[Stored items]
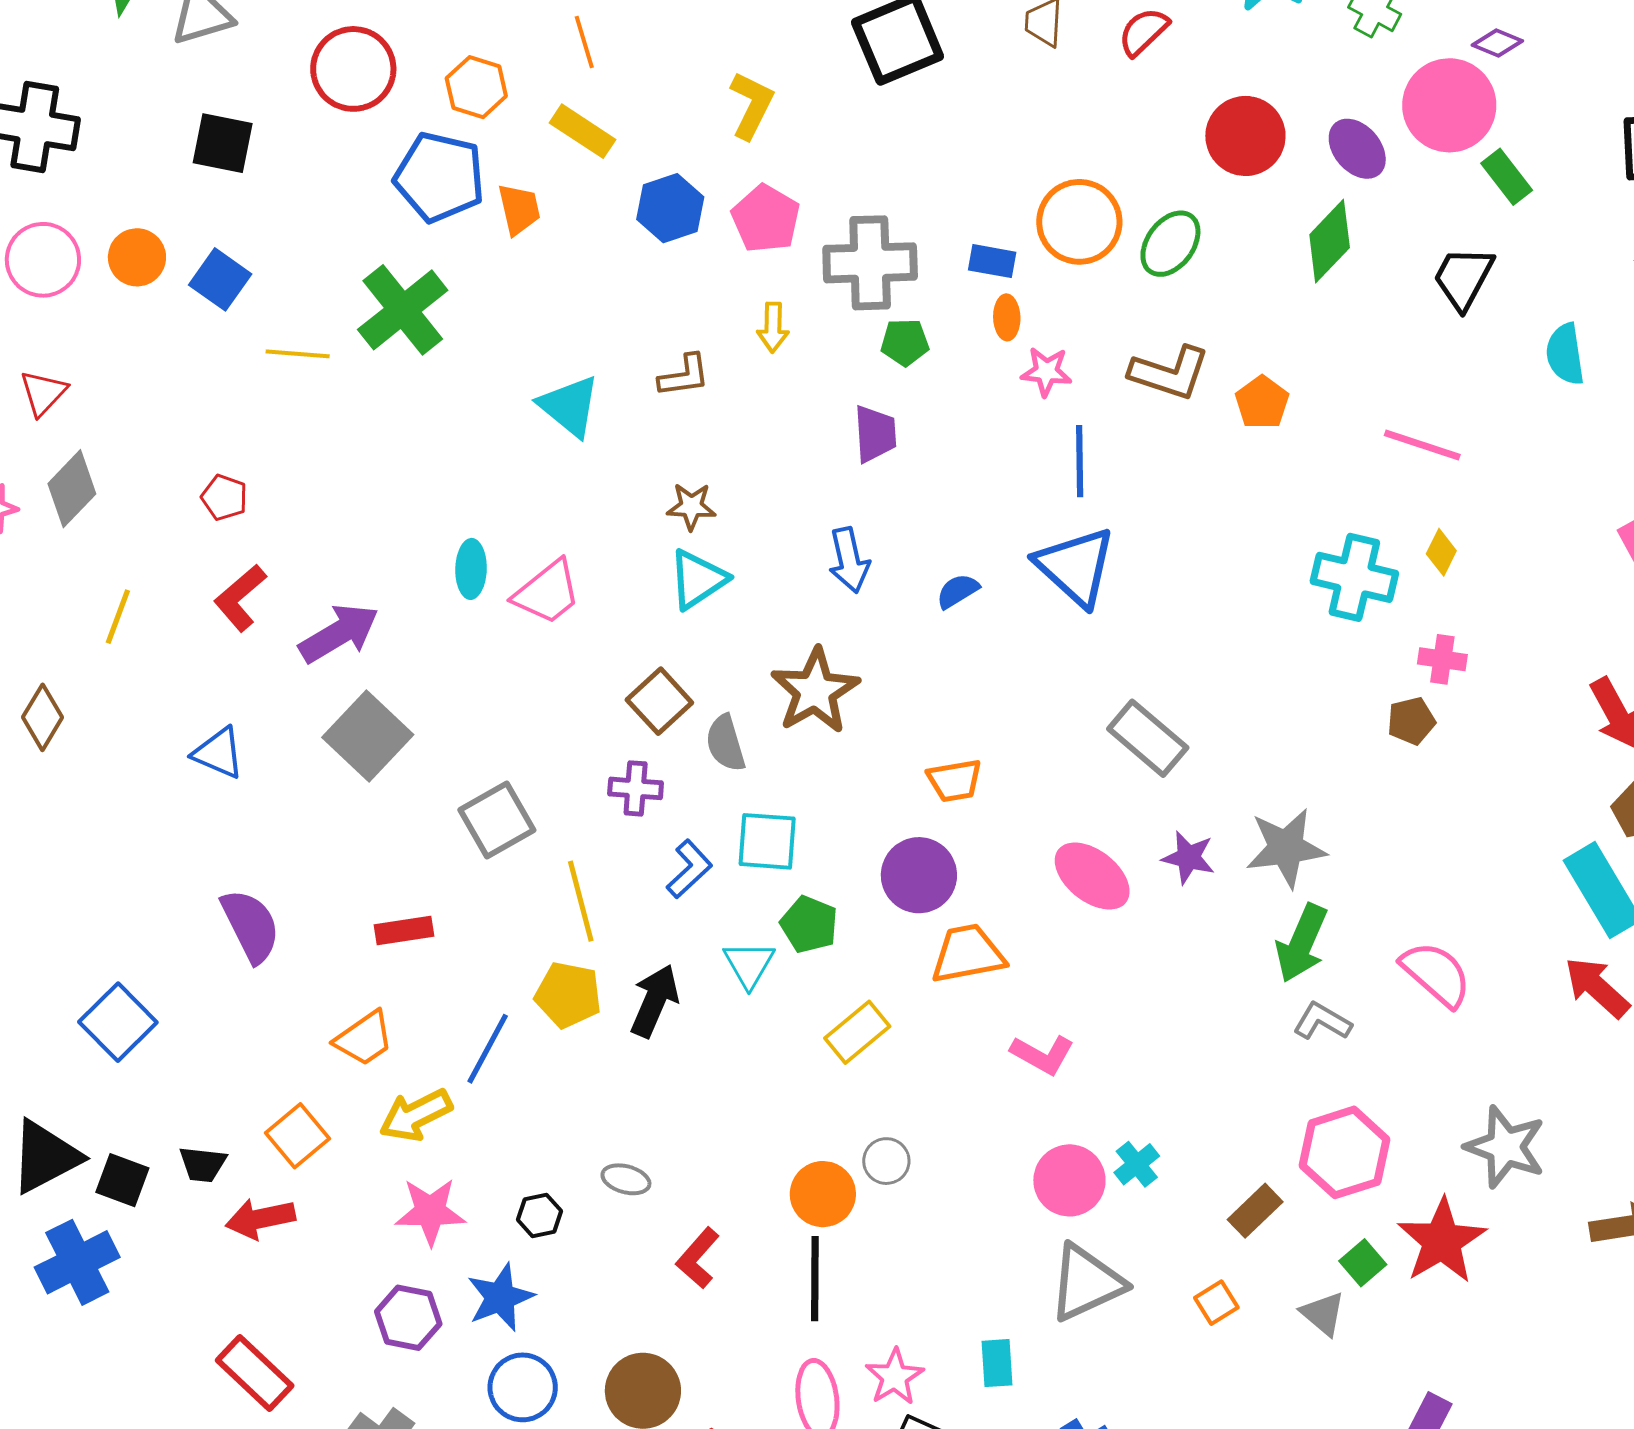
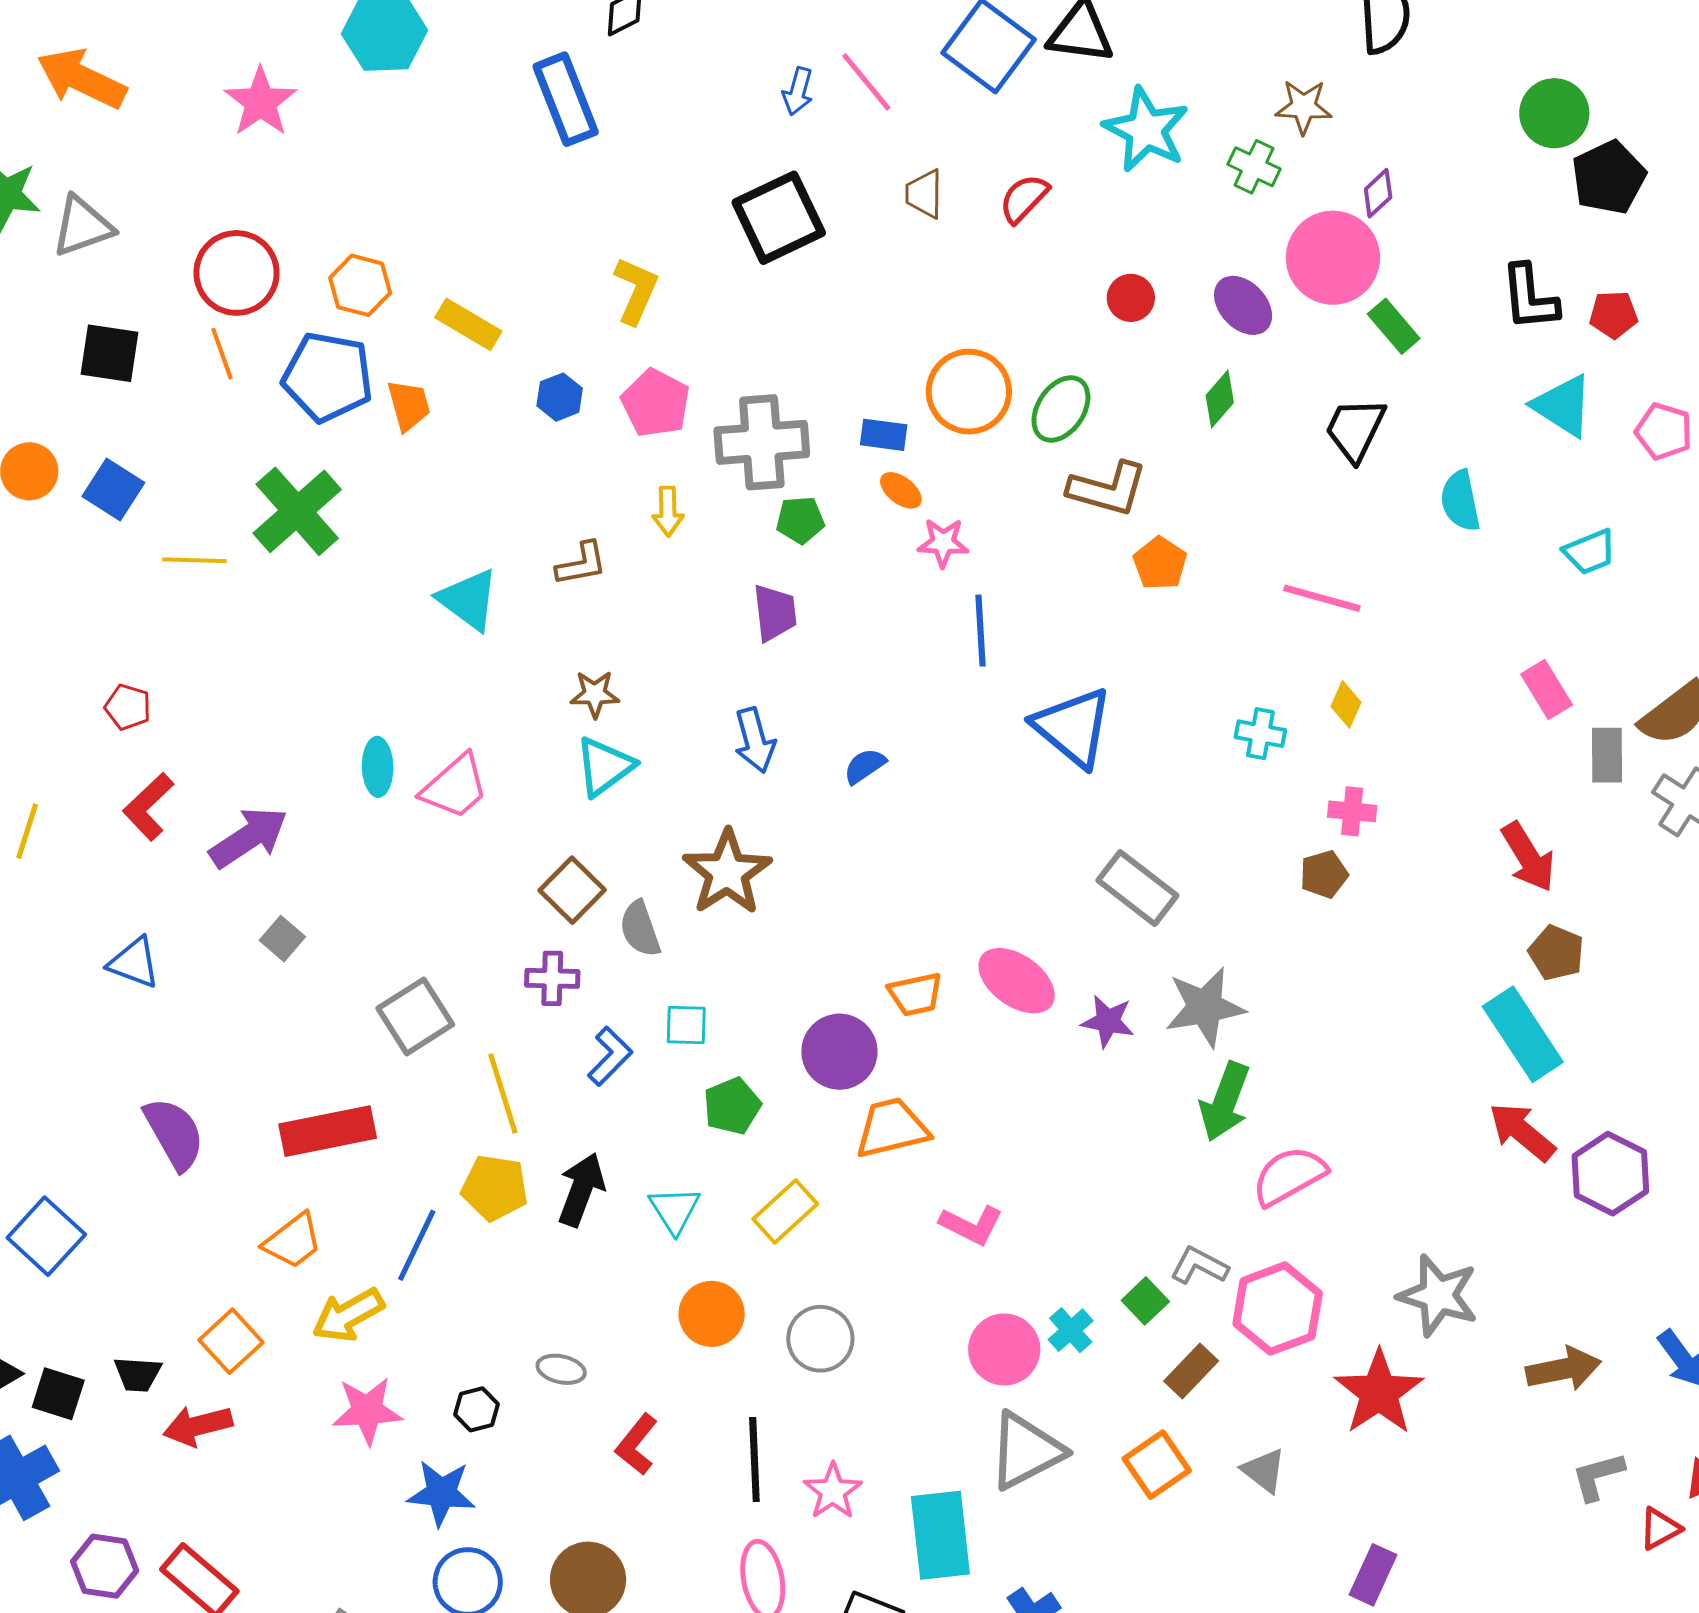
orange line: (584, 42) -> (222, 354), moved
purple diamond: (1497, 43) -> (1378, 193), turned -63
red circle: (1245, 136) -> (1131, 298), size x0.6
blue hexagon: (670, 208) -> (560, 397), size x0.7
green diamond: (1330, 241) -> (1220, 399), size x0.7
orange ellipse: (1007, 317) -> (901, 490), turned -48
brown L-shape: (1170, 373) -> (1108, 489), moved
blue triangle: (1076, 566) -> (1073, 727), moved
cyan cross: (1354, 577) -> (1260, 734), size x0.6
gray square: (368, 736) -> (282, 939), size x0.5
gray rectangle: (1148, 738) -> (1137, 888), moved
orange trapezoid: (955, 780) -> (915, 994), moved
cyan square: (767, 841) -> (686, 1025), size x0.7
pink ellipse: (1092, 876) -> (1017, 981), moved
green pentagon: (809, 924) -> (732, 1106), turned 30
red rectangle: (404, 931) -> (328, 1131), size x1.6
cyan triangle: (749, 964) -> (675, 1210), moved
pink semicircle: (1436, 974) -> (1289, 1176), moved, turned -68
gray L-shape: (1322, 1021) -> (1199, 1266), moved
gray circle: (886, 1161) -> (820, 1339), size x1.4
orange circle: (823, 1194) -> (712, 1314), moved
green square: (1363, 1263) -> (1145, 1301), moved
blue star: (500, 1297) -> (441, 1493), turned 30
orange square: (1216, 1303) -> (1157, 1465), size x1.5
purple hexagon: (408, 1318) -> (105, 1566), moved
cyan rectangle: (997, 1363) -> (940, 1535), size x1.8
pink star: (895, 1377) -> (833, 1491), moved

• **Exercise requirements**: Please write out all of the data verbatim, with no pictures in the copy.

• **Solution to the problem**:
orange line: (584, 42) -> (222, 354), moved
purple diamond: (1497, 43) -> (1378, 193), turned -63
red circle: (1245, 136) -> (1131, 298), size x0.6
blue hexagon: (670, 208) -> (560, 397), size x0.7
green diamond: (1330, 241) -> (1220, 399), size x0.7
orange ellipse: (1007, 317) -> (901, 490), turned -48
brown L-shape: (1170, 373) -> (1108, 489), moved
blue triangle: (1076, 566) -> (1073, 727), moved
cyan cross: (1354, 577) -> (1260, 734), size x0.6
gray square: (368, 736) -> (282, 939), size x0.5
gray rectangle: (1148, 738) -> (1137, 888), moved
orange trapezoid: (955, 780) -> (915, 994), moved
cyan square: (767, 841) -> (686, 1025), size x0.7
pink ellipse: (1092, 876) -> (1017, 981), moved
green pentagon: (809, 924) -> (732, 1106), turned 30
red rectangle: (404, 931) -> (328, 1131), size x1.6
cyan triangle: (749, 964) -> (675, 1210), moved
pink semicircle: (1436, 974) -> (1289, 1176), moved, turned -68
gray L-shape: (1322, 1021) -> (1199, 1266), moved
gray circle: (886, 1161) -> (820, 1339), size x1.4
orange circle: (823, 1194) -> (712, 1314), moved
green square: (1363, 1263) -> (1145, 1301), moved
blue star: (500, 1297) -> (441, 1493), turned 30
orange square: (1216, 1303) -> (1157, 1465), size x1.5
purple hexagon: (408, 1318) -> (105, 1566), moved
cyan rectangle: (997, 1363) -> (940, 1535), size x1.8
pink star: (895, 1377) -> (833, 1491), moved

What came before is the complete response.